Dataset records START

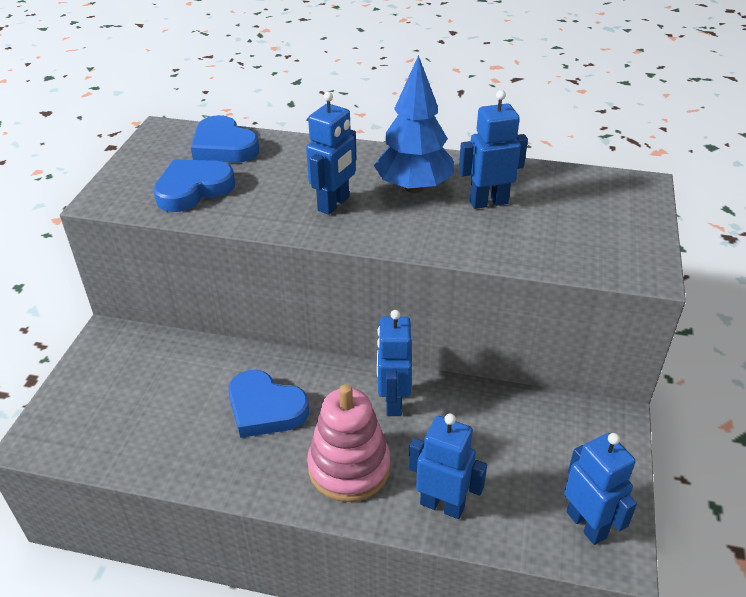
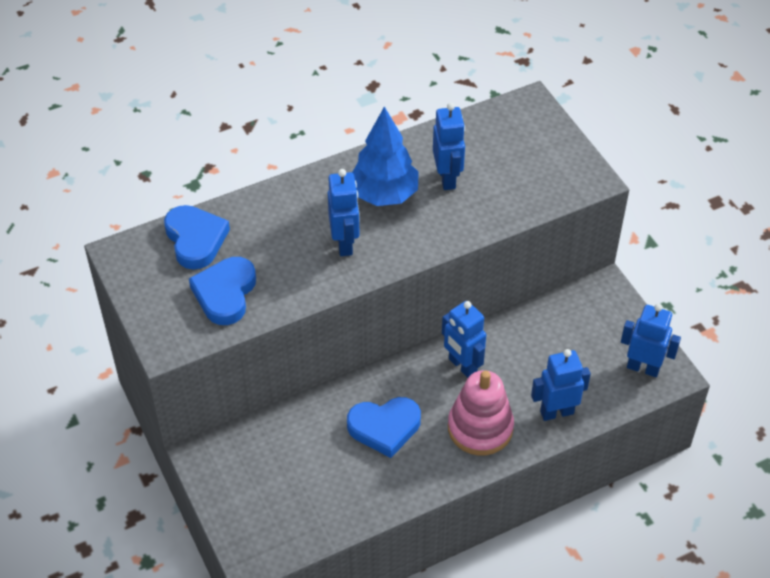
camera: 40 degrees left, 10 degrees up
(224, 146) = (195, 239): blue heart -> blue heart turned 120 degrees counterclockwise
(488, 202) = (447, 178): blue robot -> blue robot turned 135 degrees clockwise

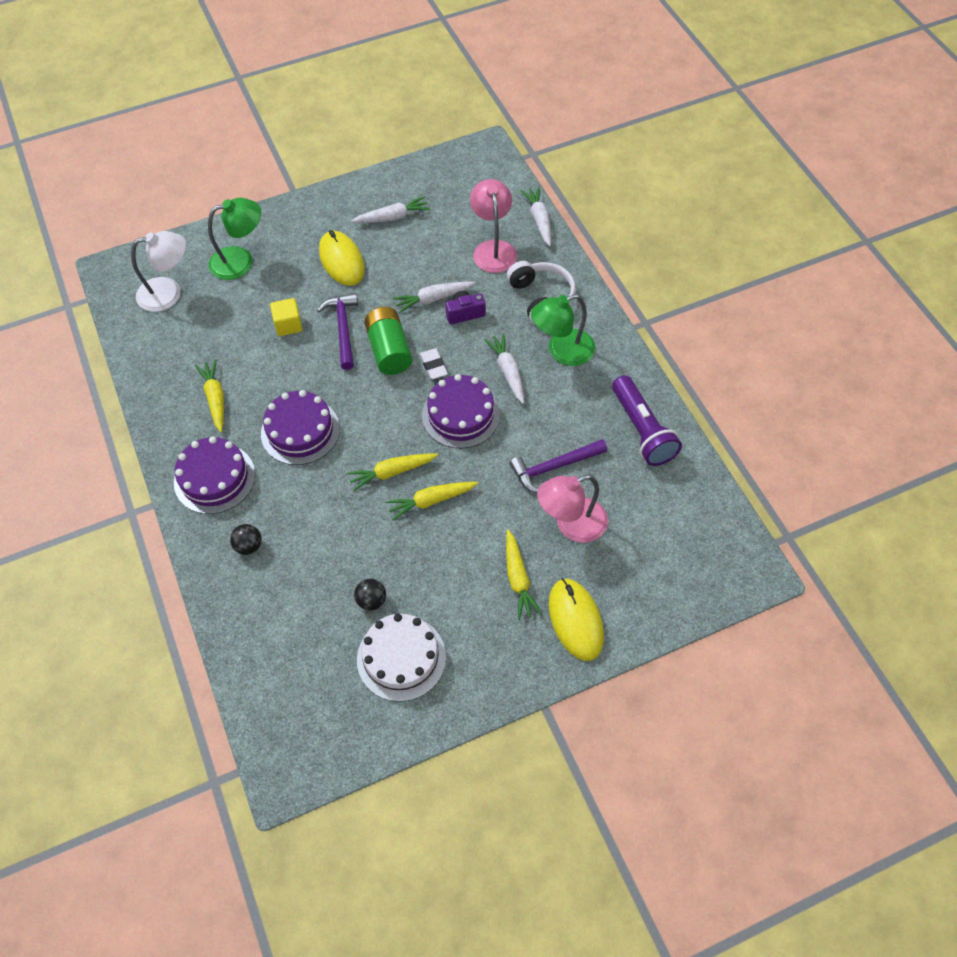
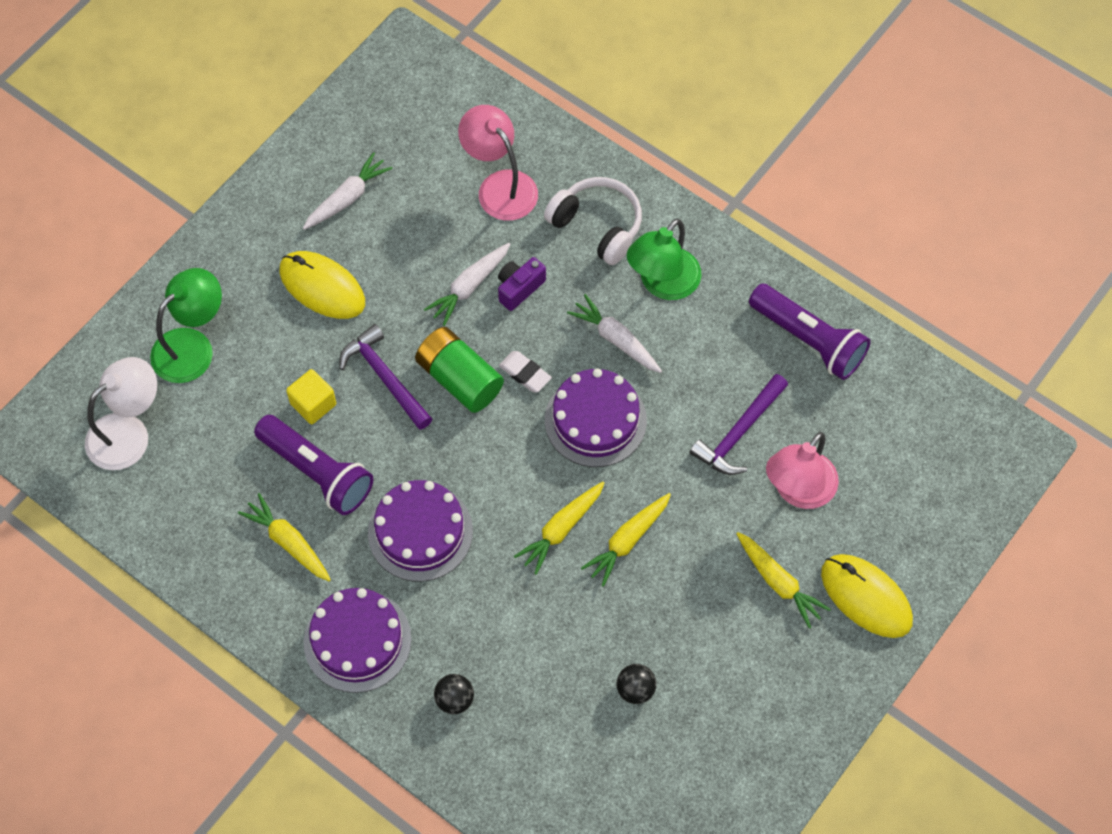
camera: 30 degrees left, 5 degrees up
(262, 365) = (317, 472): none -> purple flashlight
(401, 658) = (709, 736): white cake -> none
(539, 220) = (531, 121): white carrot -> none

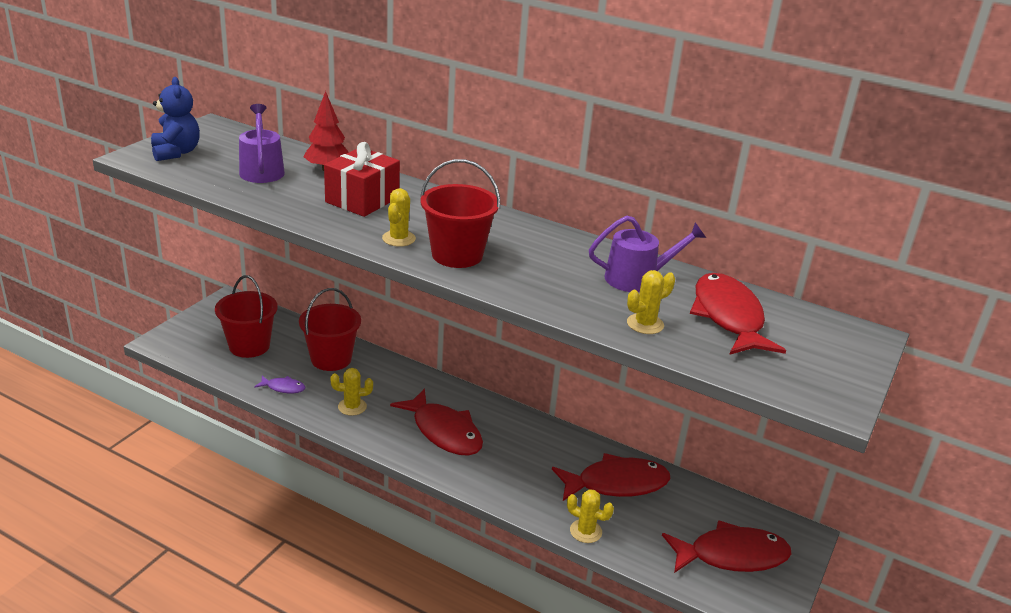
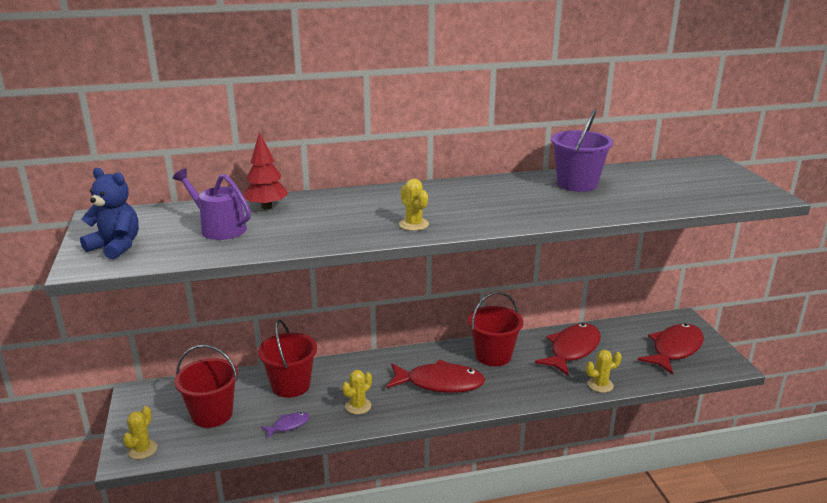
camera: 40 degrees left, 5 degrees down
(362, 200) = (336, 214): red gift -> none
(457, 255) = (467, 217): red bucket -> red bucket (493, 355)
(637, 278) = (577, 184): purple watering can -> purple bucket
(645, 324) = (631, 203): yellow cactus -> yellow cactus (142, 449)
(728, 317) = (652, 181): red fish -> none

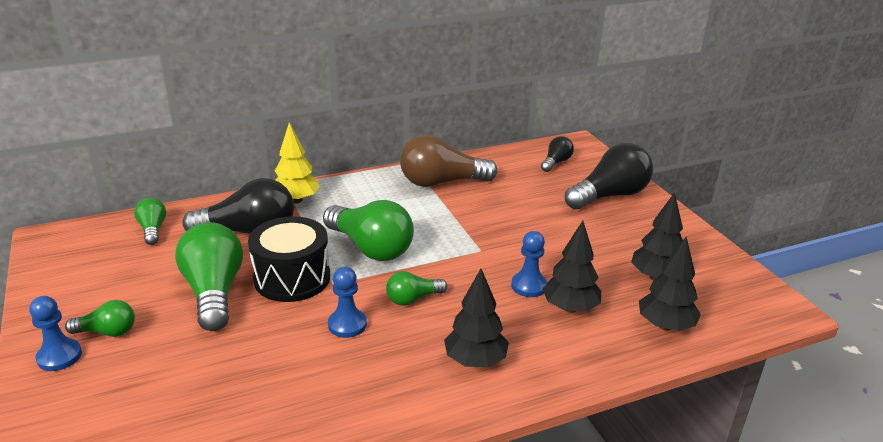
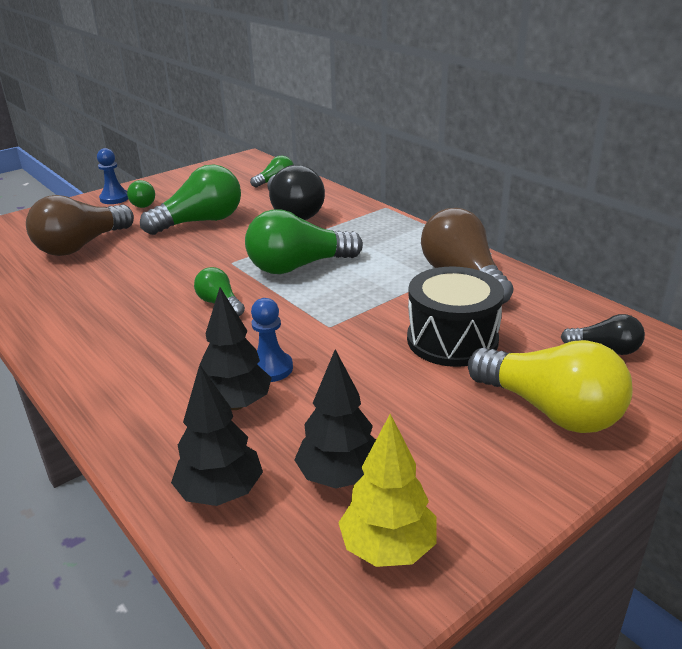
camera: 75 degrees right, 0 degrees up
(197, 390) = (82, 246): none -> brown light bulb
(292, 278) = (231, 244): black drum -> black drum (452, 340)
(296, 200) = (360, 217): yellow tree -> yellow tree (387, 548)
(347, 324) = (171, 281): blue pawn -> none
(370, 248) = (298, 266): green light bulb -> green light bulb turned 45 degrees clockwise
(475, 361) = (127, 354): black tree -> none
(609, 196) = (550, 410): black light bulb -> yellow light bulb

Dataset records END

### Work instructions
Copy out exactly, and only, the lines from the one that contains "camera: 75 degrees right, 0 degrees up" through the last line of the material above.

### Final answer
camera: 75 degrees right, 0 degrees up
(197, 390) = (82, 246): none -> brown light bulb
(292, 278) = (231, 244): black drum -> black drum (452, 340)
(296, 200) = (360, 217): yellow tree -> yellow tree (387, 548)
(347, 324) = (171, 281): blue pawn -> none
(370, 248) = (298, 266): green light bulb -> green light bulb turned 45 degrees clockwise
(475, 361) = (127, 354): black tree -> none
(609, 196) = (550, 410): black light bulb -> yellow light bulb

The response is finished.